**Task details**
What you write must be the lines from the one holding "IC4 pin VM: DGND -> +9V" through the final line of the records below, reproduced exactly, minus the pictures.

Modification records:
- - - - - - -

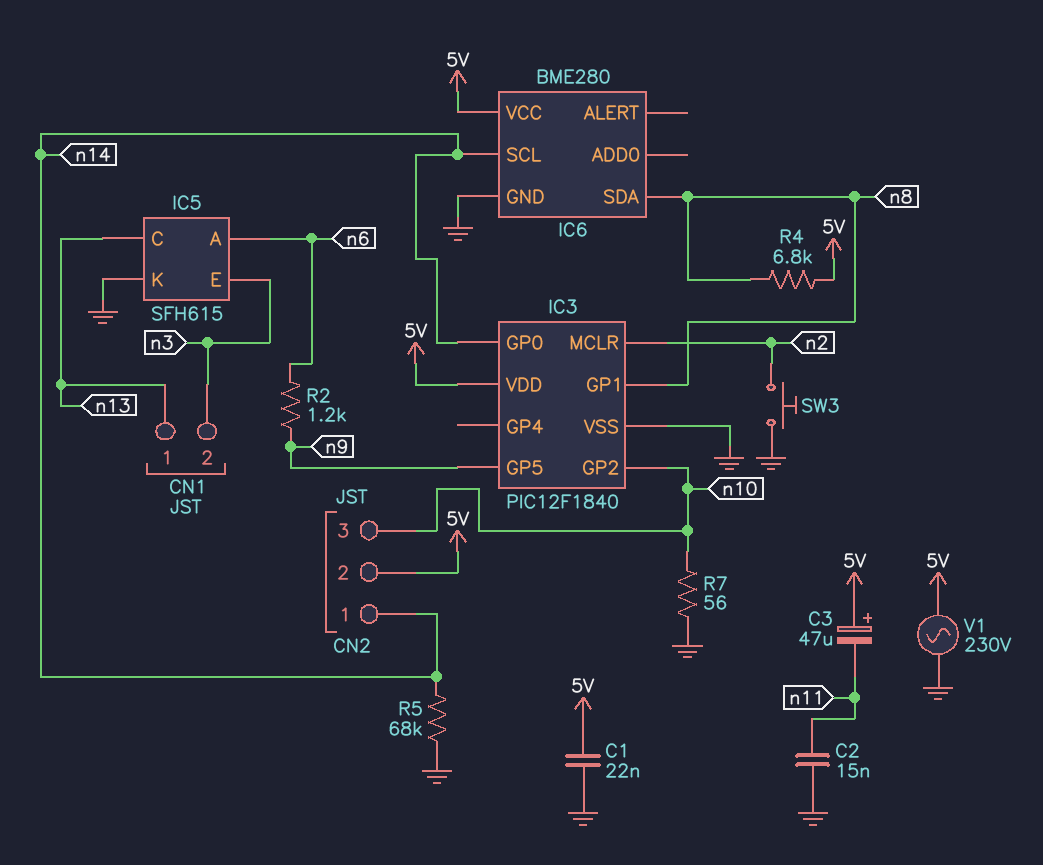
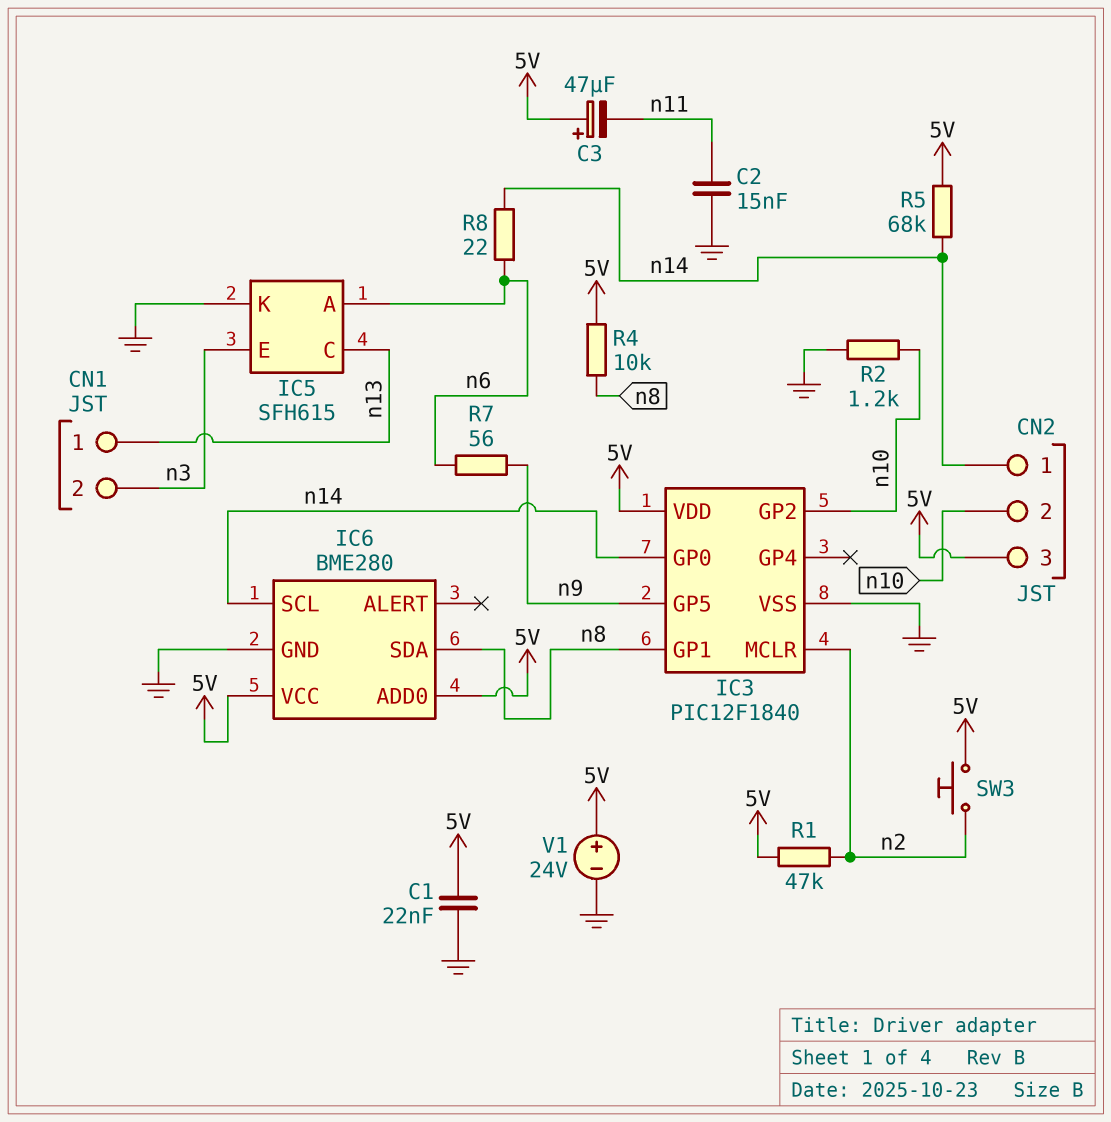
CN2 pin 2: 5V -> n10
CN2 pin 3: n10 -> 5V
IC6 pin ADD0: none -> 5V
R1: none -> 47k (5V, n2)
R2: 1.2k (n6, n9) -> 1.2k (GND, n10)
R4: 6.8k (5V, n8) -> 10k (5V, n8)
R5: 68k (GND, n14) -> 68k (5V, n14)
R7: 56 (GND, n10) -> 56 (n6, n9)
R8: none -> 22 (n6, n14)
SW3: button (GND, n2) -> button (5V, n2)
V1: AC 230V (5V, GND) -> 24V (plus 5V, minus GND)

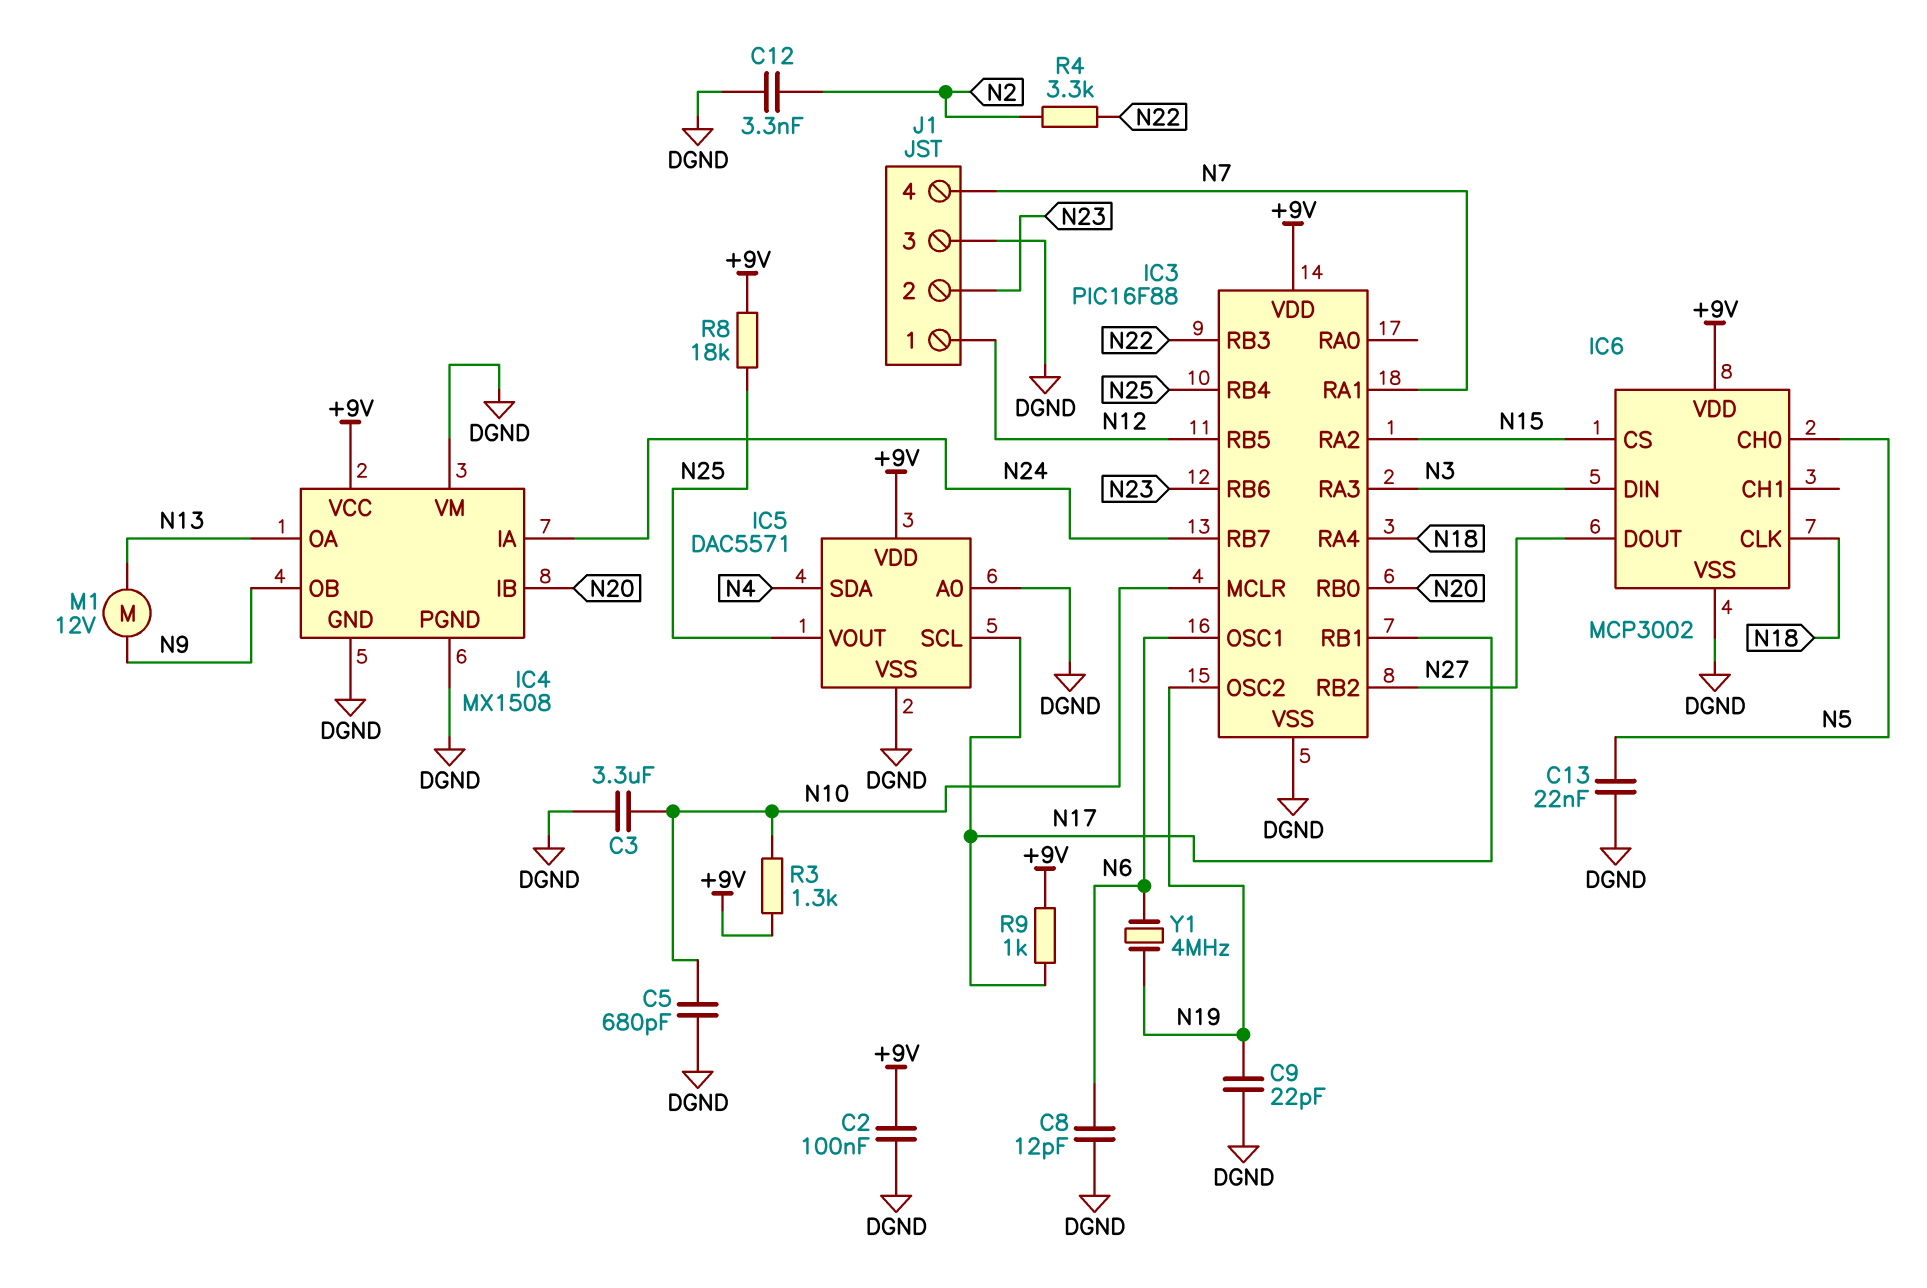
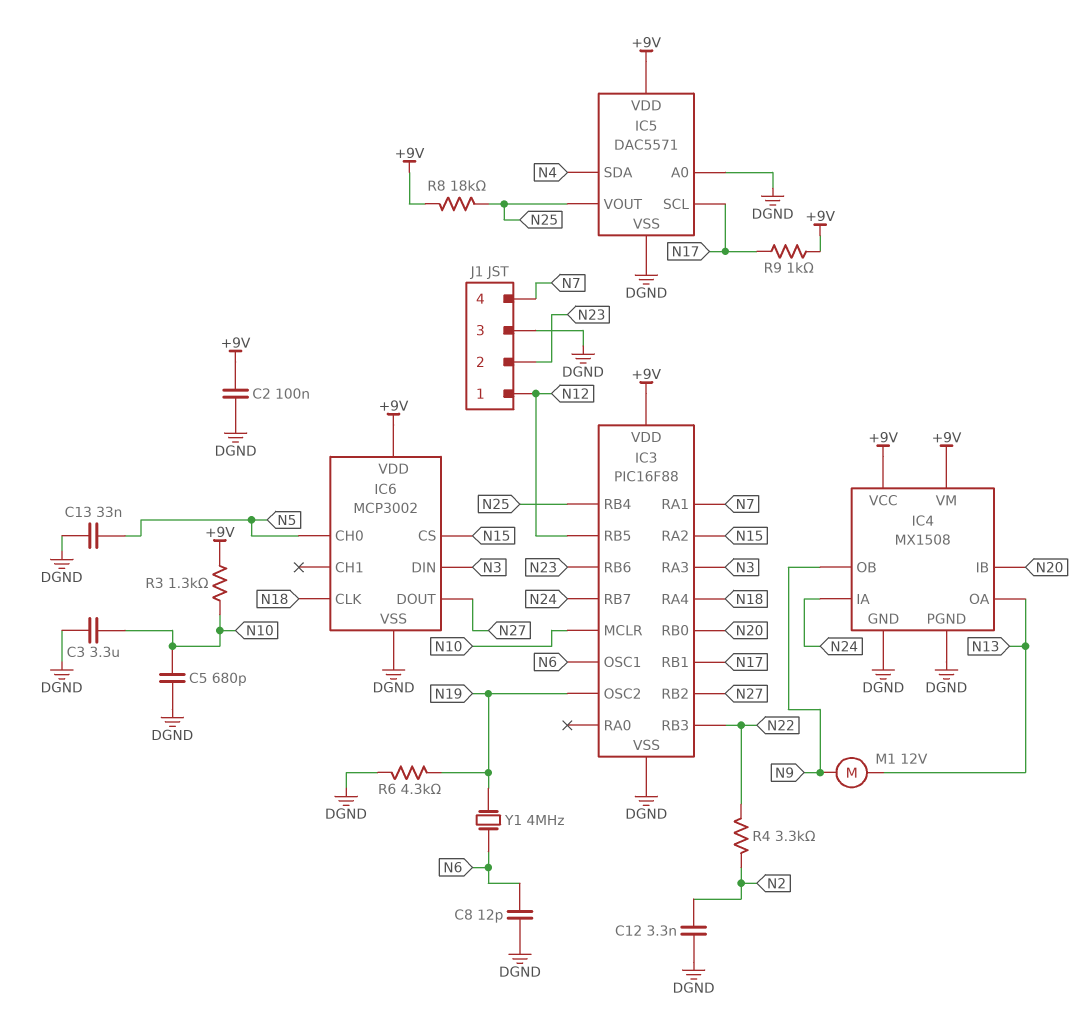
C9: 22pF (DGND, N19) -> none
C13: 22nF (DGND, N5) -> 33nF (DGND, N5)
IC4 pin VM: DGND -> +9V
R6: none -> 4.3k (DGND, N19)

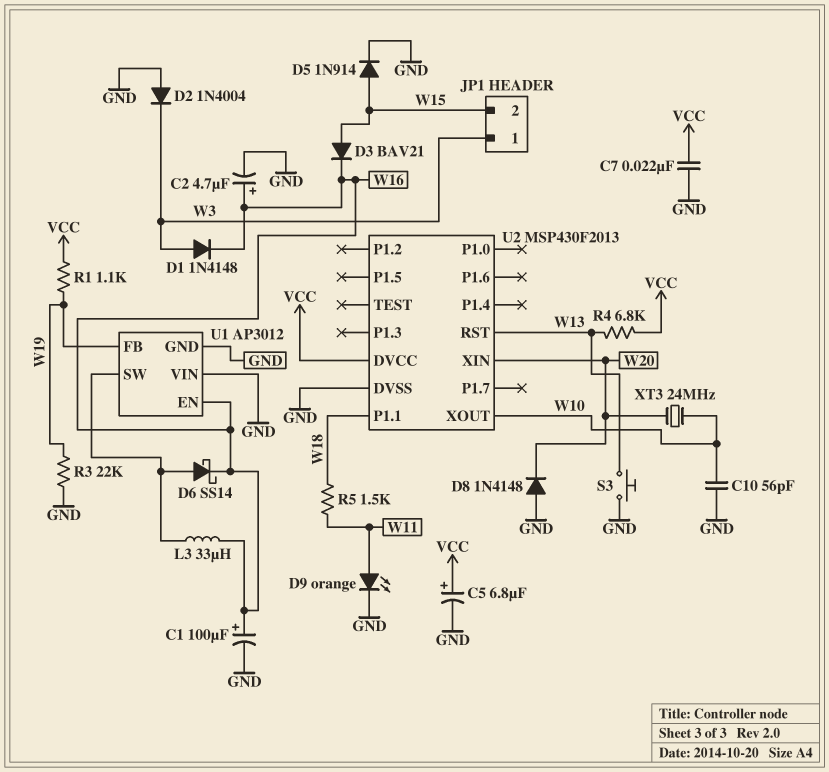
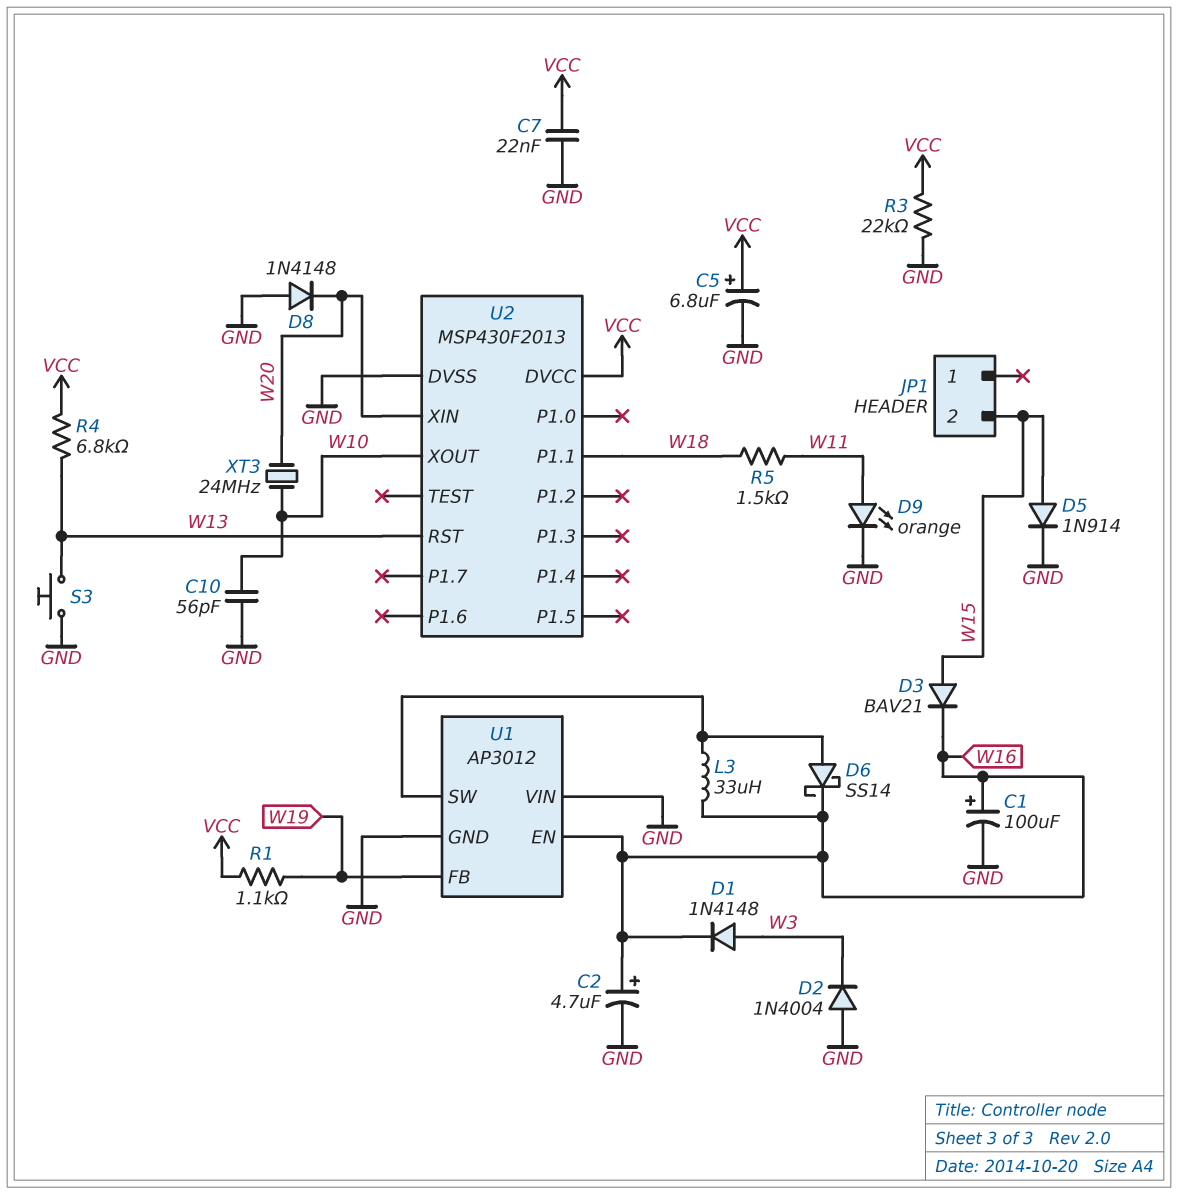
JP1 pin 1: W3 -> none
R3: 22k (GND, W19) -> 22k (GND, VCC)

- - - - - - -

**Solution**
IC4 pin VM: DGND -> +9V
R6: none -> 4.3k (DGND, N19)

JP1 pin 1: W3 -> none
R3: 22k (GND, W19) -> 22k (GND, VCC)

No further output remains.